=== Activity ===
Repeat every line of the data exactly; no picture belongs in the copy.

(Collected data entries)
########

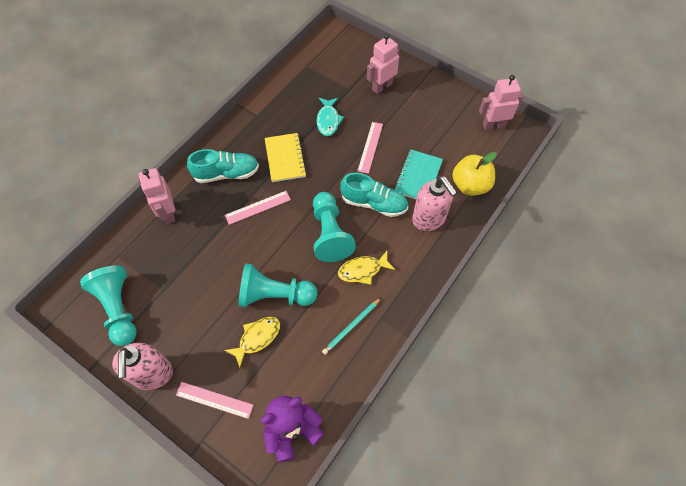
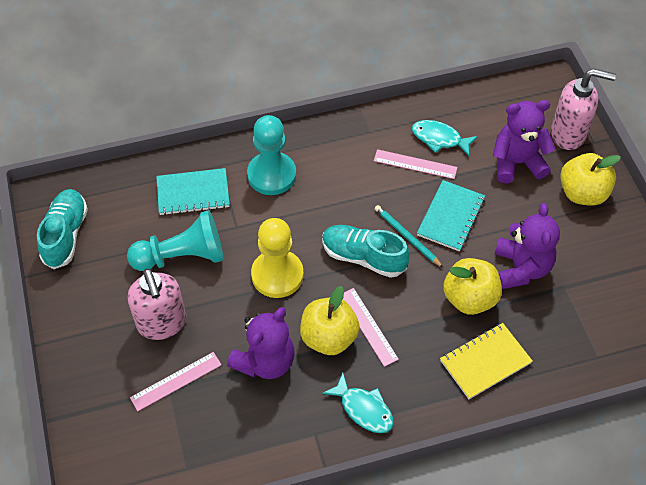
pink robot: 3 -> 0
purple teddy bear: 1 -> 3
turquoise fish: 1 -> 2
turquoise notebook: 1 -> 2
turquoise pawn: 3 -> 2
yellow apple: 1 -> 3
yellow fish: 2 -> 0
yellow pawn: 0 -> 1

########

=== Answer space ===
pink robot: 3 -> 0
purple teddy bear: 1 -> 3
turquoise fish: 1 -> 2
turquoise notebook: 1 -> 2
turquoise pawn: 3 -> 2
yellow apple: 1 -> 3
yellow fish: 2 -> 0
yellow pawn: 0 -> 1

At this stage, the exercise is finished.